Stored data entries
= = =
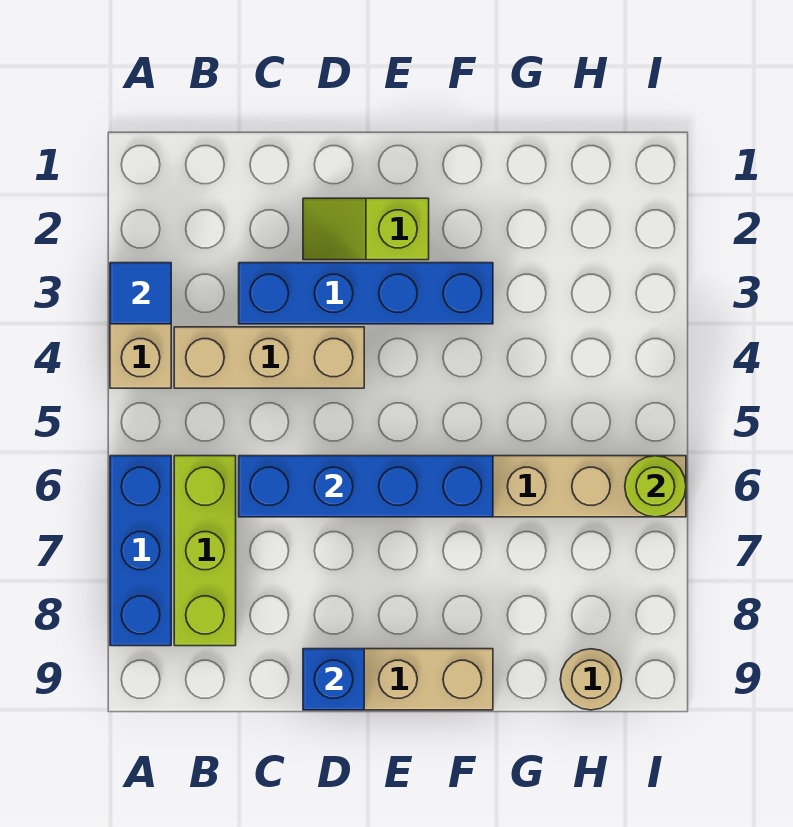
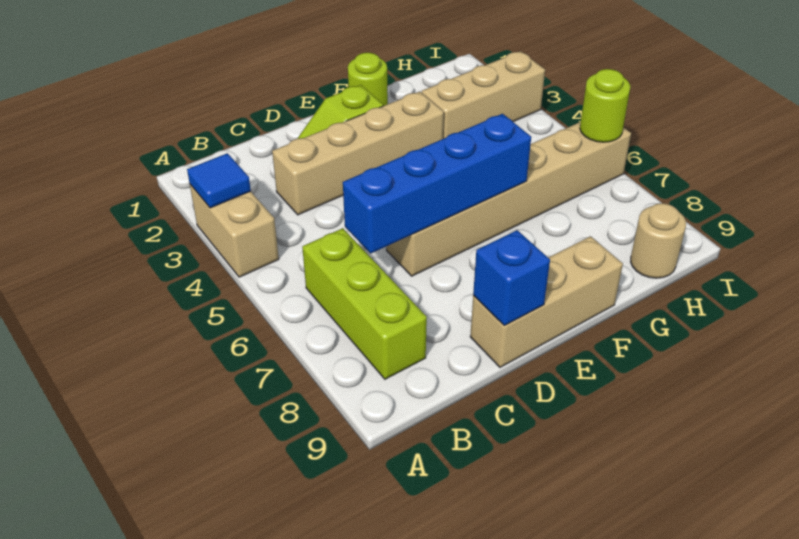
blue brick A6:A8 level 1 -> none
tan brick B4:D4 level 1 -> tan brick G3:I3 level 1
blue brick C3:F3 level 1 -> tan brick C3:F3 level 1
none -> lime round brick F1 level 1

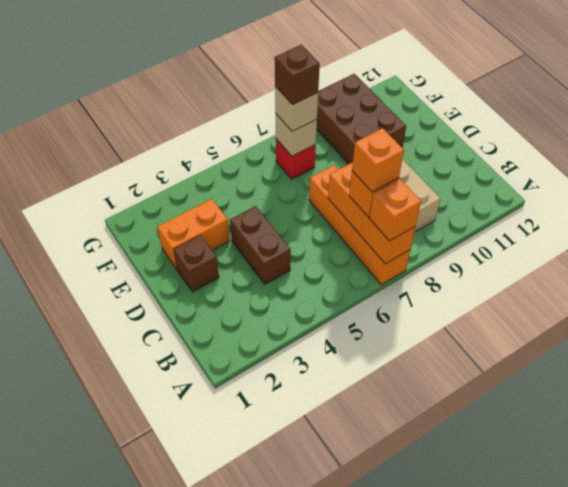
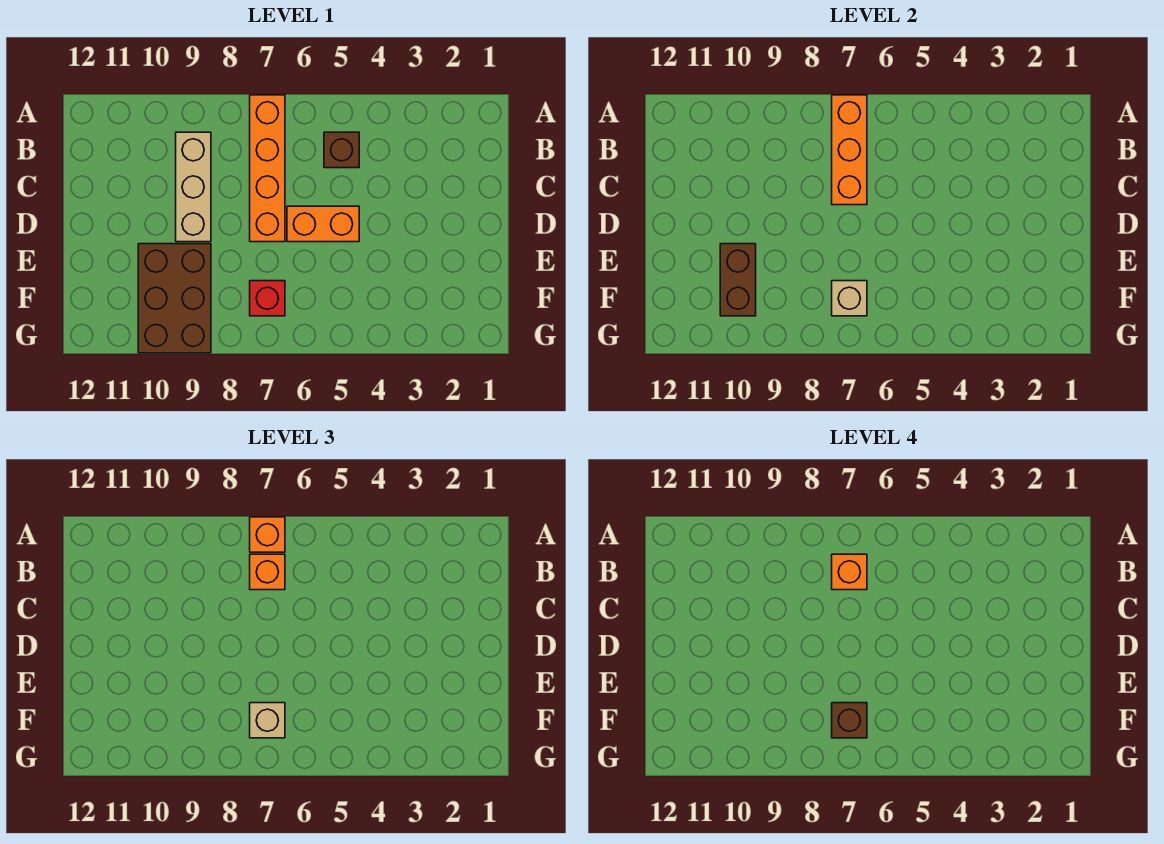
brown brick C4:D4 level 1 -> brown brick E10:F10 level 2
brown brick D2 level 1 -> brown brick B5 level 1
orange brick E2:E3 level 1 -> orange brick D5:D6 level 1

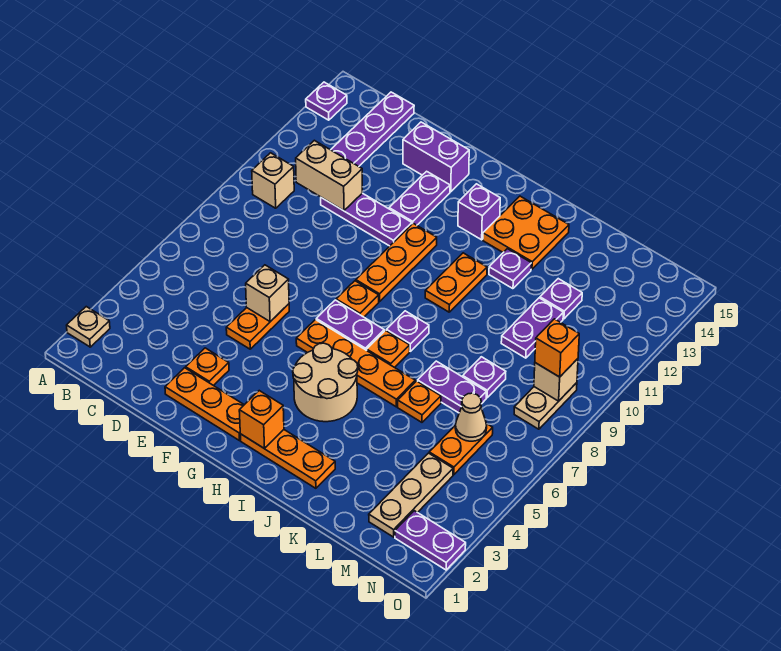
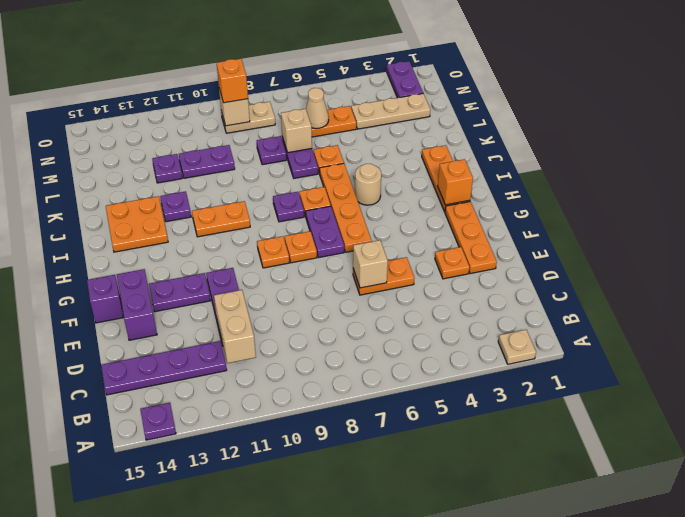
tan brick B10 level 1 -> tan brick L7 level 2
orange plate G9:G11 level 1 -> orange plate G9 level 1
tan round brick H4:I5 level 1 -> tan round brick I5 level 1
purple brick H13 level 1 -> purple brick F15 level 1

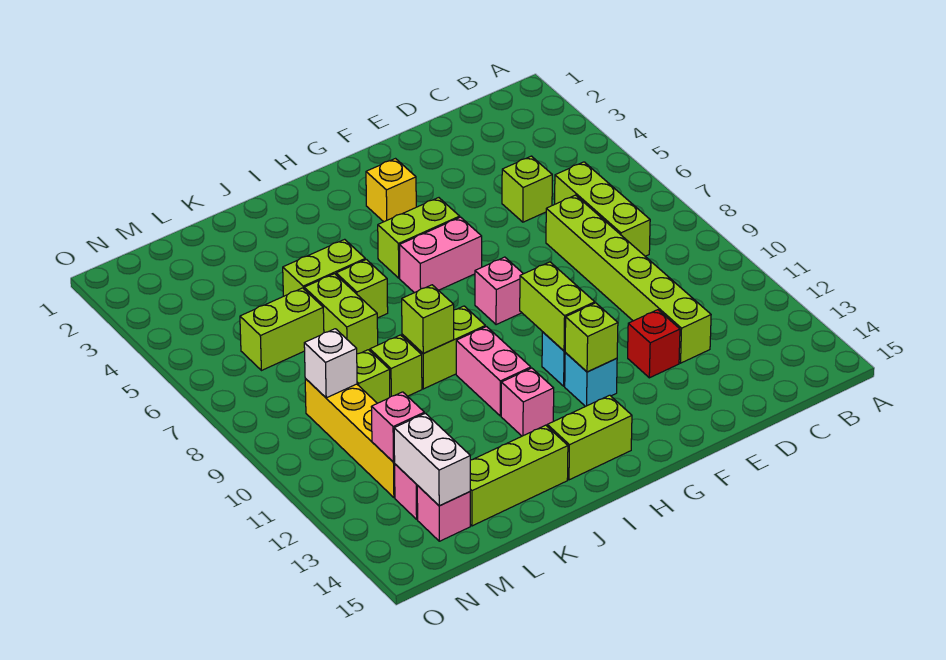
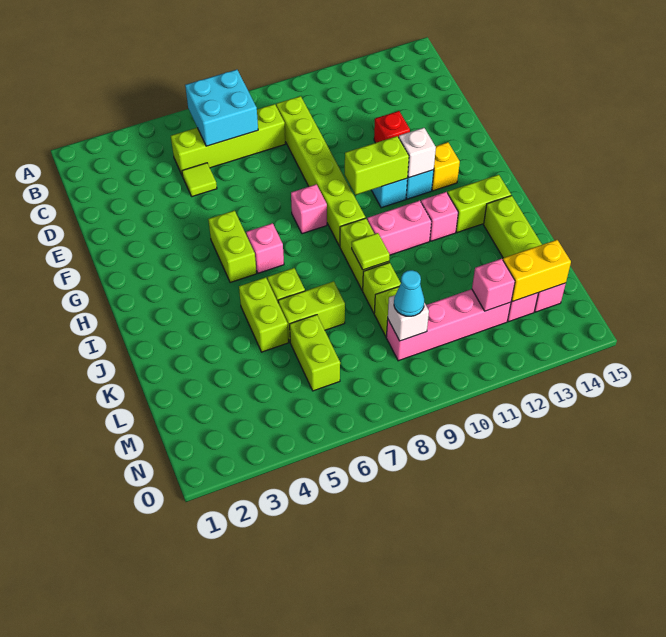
none -> cyan brick B6:C7 level 2
lime brick C6:C8 level 1 -> lime brick C5:C8 level 1
lime brick D5 level 1 -> lime tile D5 level 1
lime brick D7:D12 level 1 -> lime brick C9:H9 level 1
yellow brick G3 level 1 -> yellow brick G13 level 1
pink brick G6:H6 level 1 -> pink brick H6 level 1
lime brick G12 level 2 -> white brick G12 level 2
lime brick H14:I14 level 1 -> lime brick I13:I14 level 1
lime brick J9 level 2 -> lime tile J9 level 2
yellow brick M9:M12 level 1 -> pink brick M9:M12 level 1
none -> cyan cone M9 level 3
white brick M13:M14 level 2 -> yellow brick M13:M14 level 2

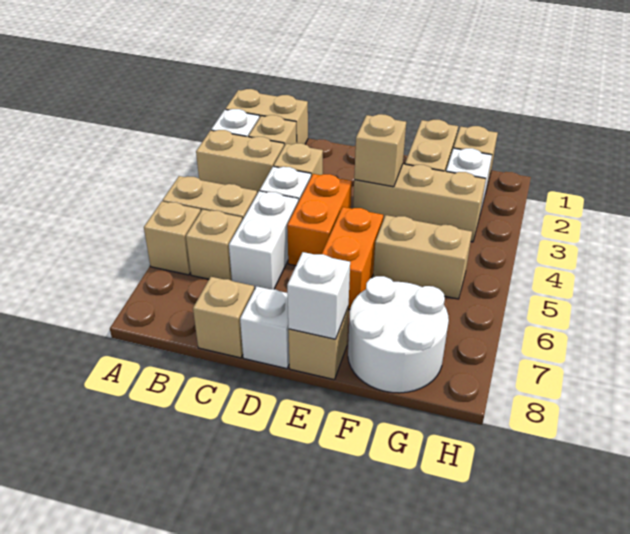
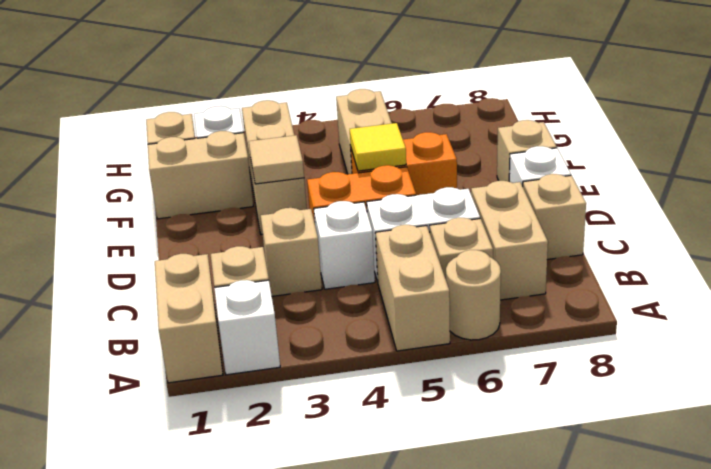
tan brick A3:B3 level 1 -> tan brick B7:C7 level 1
tan brick A6 level 1 -> tan round brick A6 level 1
tan brick E3 level 2 -> tan tile E3 level 2
none -> yellow tile E5 level 2
white brick E8 level 2 -> none
white round brick F7:G8 level 1 -> none

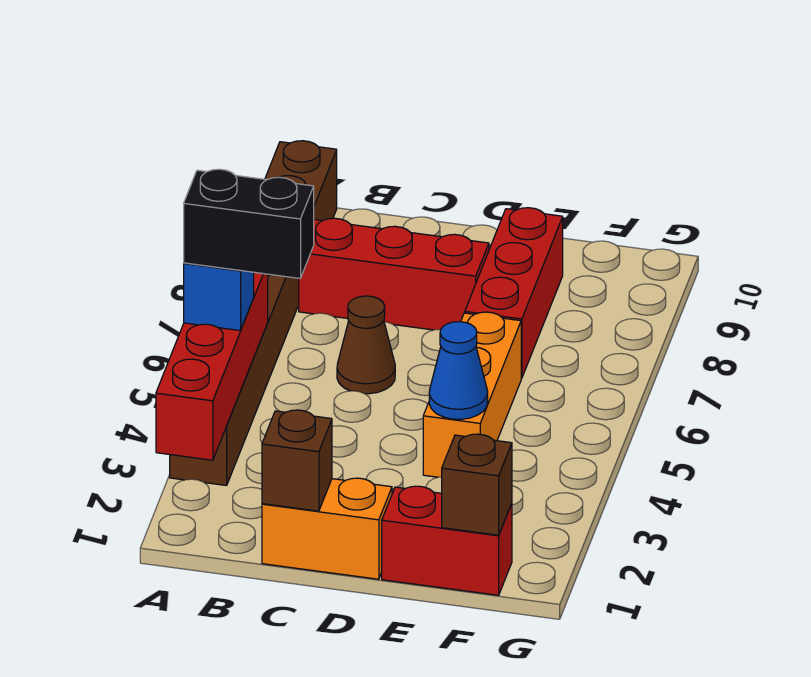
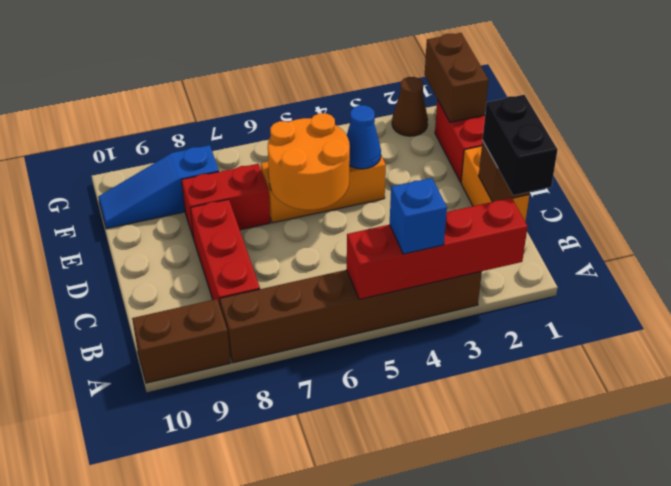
black brick A4:B4 level 4 -> black brick B1:C1 level 3
brown cone C6 level 1 -> brown cone G2 level 1
none -> orange round brick D5:E6 level 2
red brick E7:E9 level 1 -> red brick E7:E8 level 1
brown brick F1 level 2 -> brown brick F1:G1 level 2
none -> blue slope F8:F10 level 1 top 8

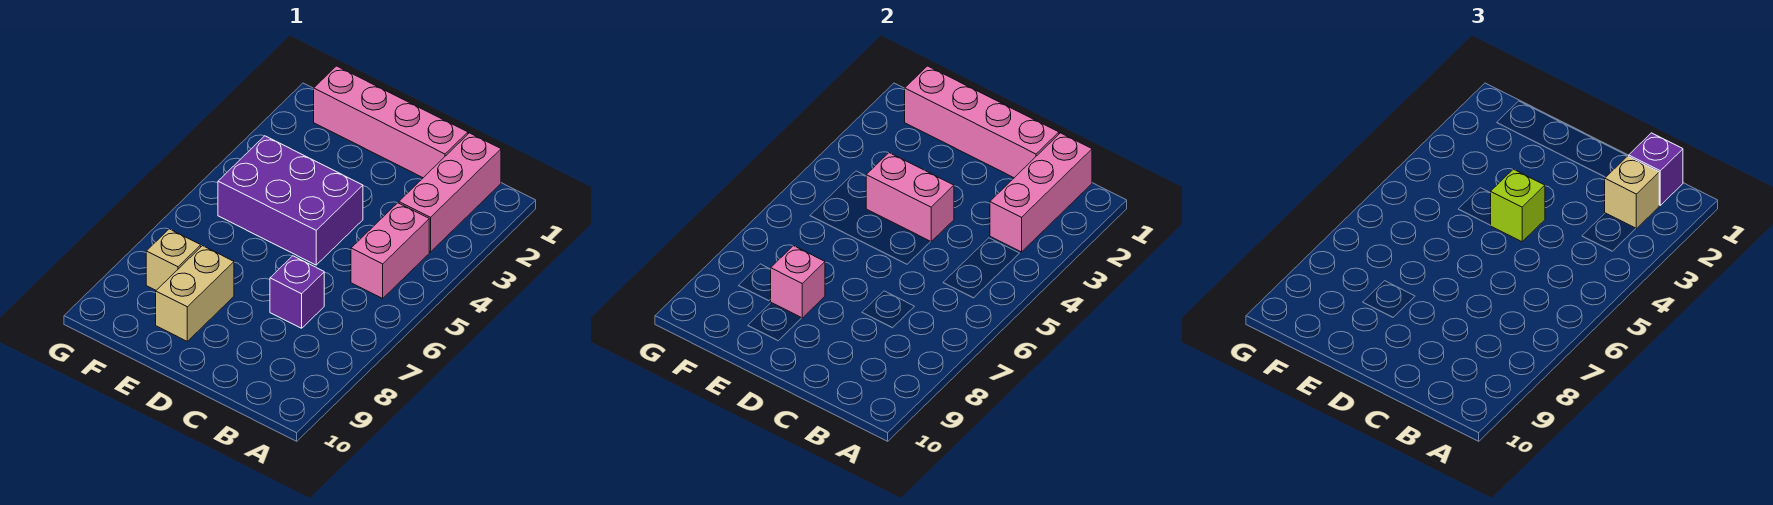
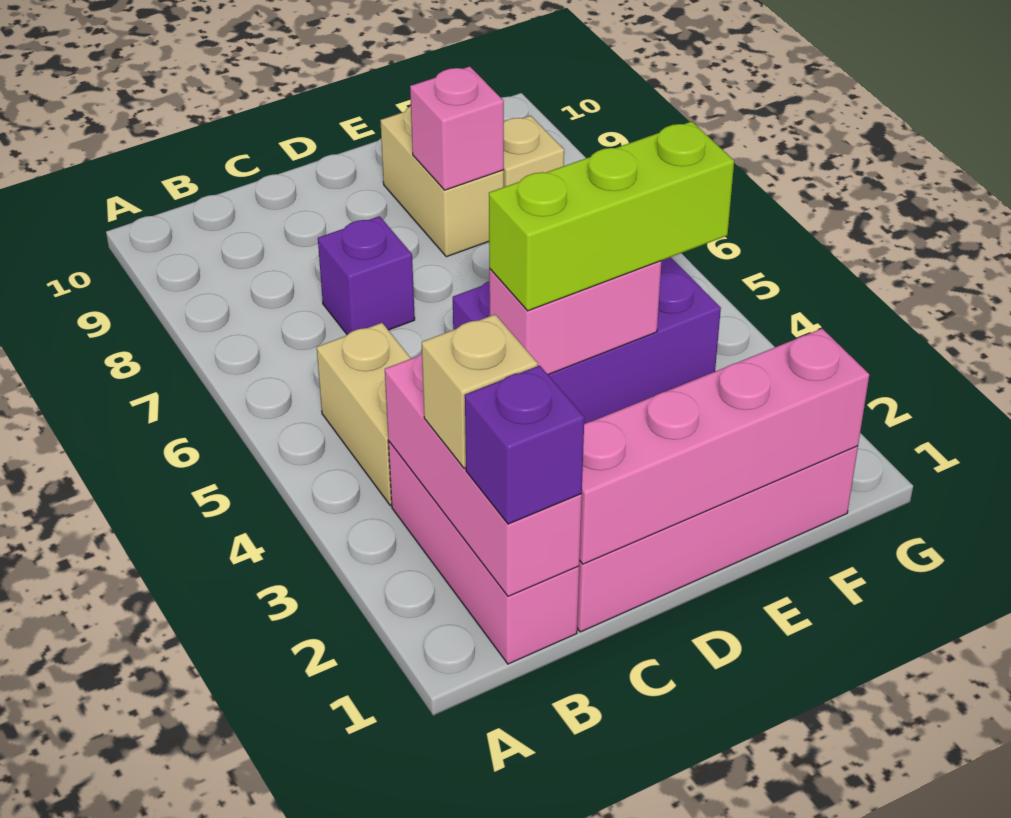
pink brick B4:B5 level 1 -> tan brick B4:B5 level 1
lime brick D4 level 3 -> lime brick D4:F4 level 3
= = =
> WHAT TO PRODUCE: Please set down exactly the lines from the first line of the data above through the line with "orange plate G9:G11", both included, leaving out the pictures.

> YOUR SOLUTION:
blue brick A6:A8 level 1 -> none
tan brick B4:D4 level 1 -> tan brick G3:I3 level 1
blue brick C3:F3 level 1 -> tan brick C3:F3 level 1
none -> lime round brick F1 level 1

brown brick C4:D4 level 1 -> brown brick E10:F10 level 2
brown brick D2 level 1 -> brown brick B5 level 1
orange brick E2:E3 level 1 -> orange brick D5:D6 level 1

tan brick B10 level 1 -> tan brick L7 level 2
orange plate G9:G11 level 1 -> orange plate G9 level 1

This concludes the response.